Required action: The expected output is exactly the lines below, starting at the line with "Note 63: [311,610,498,725]" and ending at the line with "Logos: [736,506,792,551] ->", both included; no other line belongs in it.

Dataset:
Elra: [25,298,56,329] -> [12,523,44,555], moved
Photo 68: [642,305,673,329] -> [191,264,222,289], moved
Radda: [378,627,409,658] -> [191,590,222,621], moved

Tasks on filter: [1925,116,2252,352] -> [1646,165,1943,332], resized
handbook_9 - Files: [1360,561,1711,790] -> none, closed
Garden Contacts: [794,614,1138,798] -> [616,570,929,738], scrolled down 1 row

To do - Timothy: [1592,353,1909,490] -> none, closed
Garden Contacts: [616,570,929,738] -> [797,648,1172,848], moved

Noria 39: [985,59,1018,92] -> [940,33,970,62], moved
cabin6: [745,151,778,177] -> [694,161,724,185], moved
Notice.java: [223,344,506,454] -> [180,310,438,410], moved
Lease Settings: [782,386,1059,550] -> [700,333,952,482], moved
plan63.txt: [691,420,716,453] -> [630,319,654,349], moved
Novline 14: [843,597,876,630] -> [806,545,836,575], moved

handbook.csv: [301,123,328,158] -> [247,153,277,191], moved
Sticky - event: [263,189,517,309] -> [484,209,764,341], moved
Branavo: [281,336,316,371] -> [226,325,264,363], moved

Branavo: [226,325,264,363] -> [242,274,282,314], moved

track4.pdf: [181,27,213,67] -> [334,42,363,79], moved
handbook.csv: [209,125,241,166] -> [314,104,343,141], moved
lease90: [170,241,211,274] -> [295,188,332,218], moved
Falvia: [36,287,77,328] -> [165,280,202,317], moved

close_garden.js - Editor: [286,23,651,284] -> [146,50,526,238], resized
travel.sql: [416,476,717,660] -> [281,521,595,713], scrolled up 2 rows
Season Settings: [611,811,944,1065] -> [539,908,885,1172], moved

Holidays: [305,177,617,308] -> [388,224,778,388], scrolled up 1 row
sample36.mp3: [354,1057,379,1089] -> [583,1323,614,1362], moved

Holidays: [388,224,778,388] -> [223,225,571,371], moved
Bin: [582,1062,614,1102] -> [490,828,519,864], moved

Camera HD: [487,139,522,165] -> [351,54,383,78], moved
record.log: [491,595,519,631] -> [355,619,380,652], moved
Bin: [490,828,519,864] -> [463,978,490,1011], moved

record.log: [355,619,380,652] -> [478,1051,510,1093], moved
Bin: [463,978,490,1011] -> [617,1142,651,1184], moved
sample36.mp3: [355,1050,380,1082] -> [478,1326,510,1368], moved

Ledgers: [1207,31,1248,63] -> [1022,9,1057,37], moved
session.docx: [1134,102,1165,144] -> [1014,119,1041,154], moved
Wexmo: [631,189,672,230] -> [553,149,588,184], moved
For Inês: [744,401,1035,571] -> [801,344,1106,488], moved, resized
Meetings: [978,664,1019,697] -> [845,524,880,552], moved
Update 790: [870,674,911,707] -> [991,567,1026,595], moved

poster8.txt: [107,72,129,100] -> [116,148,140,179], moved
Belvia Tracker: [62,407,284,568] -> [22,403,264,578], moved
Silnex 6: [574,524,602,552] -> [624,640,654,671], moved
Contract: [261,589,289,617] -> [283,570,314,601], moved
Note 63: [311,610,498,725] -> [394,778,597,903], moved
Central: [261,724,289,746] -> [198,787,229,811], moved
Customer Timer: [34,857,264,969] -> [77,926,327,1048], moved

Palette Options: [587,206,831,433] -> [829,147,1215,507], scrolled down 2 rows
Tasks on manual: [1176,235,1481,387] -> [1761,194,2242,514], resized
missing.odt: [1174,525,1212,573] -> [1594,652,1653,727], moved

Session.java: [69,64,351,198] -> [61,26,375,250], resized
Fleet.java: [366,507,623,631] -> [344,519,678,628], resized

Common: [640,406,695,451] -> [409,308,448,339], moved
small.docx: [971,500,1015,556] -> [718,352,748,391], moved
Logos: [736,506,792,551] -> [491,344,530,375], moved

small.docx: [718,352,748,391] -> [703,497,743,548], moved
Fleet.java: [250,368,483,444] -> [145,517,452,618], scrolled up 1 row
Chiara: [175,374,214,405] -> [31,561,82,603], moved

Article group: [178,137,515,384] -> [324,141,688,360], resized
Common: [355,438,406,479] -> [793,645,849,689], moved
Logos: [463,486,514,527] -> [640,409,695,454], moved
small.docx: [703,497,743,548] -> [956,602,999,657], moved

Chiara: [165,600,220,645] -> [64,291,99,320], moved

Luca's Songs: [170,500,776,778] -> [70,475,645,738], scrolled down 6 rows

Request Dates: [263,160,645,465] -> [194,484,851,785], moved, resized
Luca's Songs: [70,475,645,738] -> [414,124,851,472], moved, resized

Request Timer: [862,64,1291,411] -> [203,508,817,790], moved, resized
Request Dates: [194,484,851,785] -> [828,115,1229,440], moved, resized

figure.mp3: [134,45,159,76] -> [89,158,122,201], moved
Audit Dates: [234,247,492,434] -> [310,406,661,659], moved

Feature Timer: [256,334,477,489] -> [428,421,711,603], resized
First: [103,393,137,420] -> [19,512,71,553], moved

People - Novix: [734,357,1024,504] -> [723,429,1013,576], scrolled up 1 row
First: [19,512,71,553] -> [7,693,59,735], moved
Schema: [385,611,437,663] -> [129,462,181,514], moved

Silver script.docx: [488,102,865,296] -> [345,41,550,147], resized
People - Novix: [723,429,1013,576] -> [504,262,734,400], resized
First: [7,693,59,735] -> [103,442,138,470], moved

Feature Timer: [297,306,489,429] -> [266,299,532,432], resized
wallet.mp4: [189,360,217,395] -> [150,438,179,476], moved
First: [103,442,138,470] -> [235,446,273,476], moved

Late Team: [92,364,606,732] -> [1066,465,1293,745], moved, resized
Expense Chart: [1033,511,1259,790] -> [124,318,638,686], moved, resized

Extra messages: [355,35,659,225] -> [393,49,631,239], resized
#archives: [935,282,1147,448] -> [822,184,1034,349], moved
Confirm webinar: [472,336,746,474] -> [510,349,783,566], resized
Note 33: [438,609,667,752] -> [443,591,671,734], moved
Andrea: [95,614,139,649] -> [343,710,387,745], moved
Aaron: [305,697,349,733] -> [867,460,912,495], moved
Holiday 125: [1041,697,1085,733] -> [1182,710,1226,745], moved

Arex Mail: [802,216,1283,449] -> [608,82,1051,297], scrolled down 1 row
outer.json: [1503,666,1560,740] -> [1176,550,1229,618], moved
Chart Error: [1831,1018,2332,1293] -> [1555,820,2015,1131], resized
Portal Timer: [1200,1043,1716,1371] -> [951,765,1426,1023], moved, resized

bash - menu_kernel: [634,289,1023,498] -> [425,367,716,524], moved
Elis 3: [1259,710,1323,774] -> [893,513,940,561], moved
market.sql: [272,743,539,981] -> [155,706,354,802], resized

Written response:
Note 63: [311,610,498,725] -> [394,778,597,903], moved
Central: [261,724,289,746] -> [198,787,229,811], moved
Customer Timer: [34,857,264,969] -> [77,926,327,1048], moved

Palette Options: [587,206,831,433] -> [829,147,1215,507], scrolled down 2 rows
Tasks on manual: [1176,235,1481,387] -> [1761,194,2242,514], resized
missing.odt: [1174,525,1212,573] -> [1594,652,1653,727], moved

Session.java: [69,64,351,198] -> [61,26,375,250], resized
Fleet.java: [366,507,623,631] -> [344,519,678,628], resized

Common: [640,406,695,451] -> [409,308,448,339], moved
small.docx: [971,500,1015,556] -> [718,352,748,391], moved
Logos: [736,506,792,551] -> [491,344,530,375], moved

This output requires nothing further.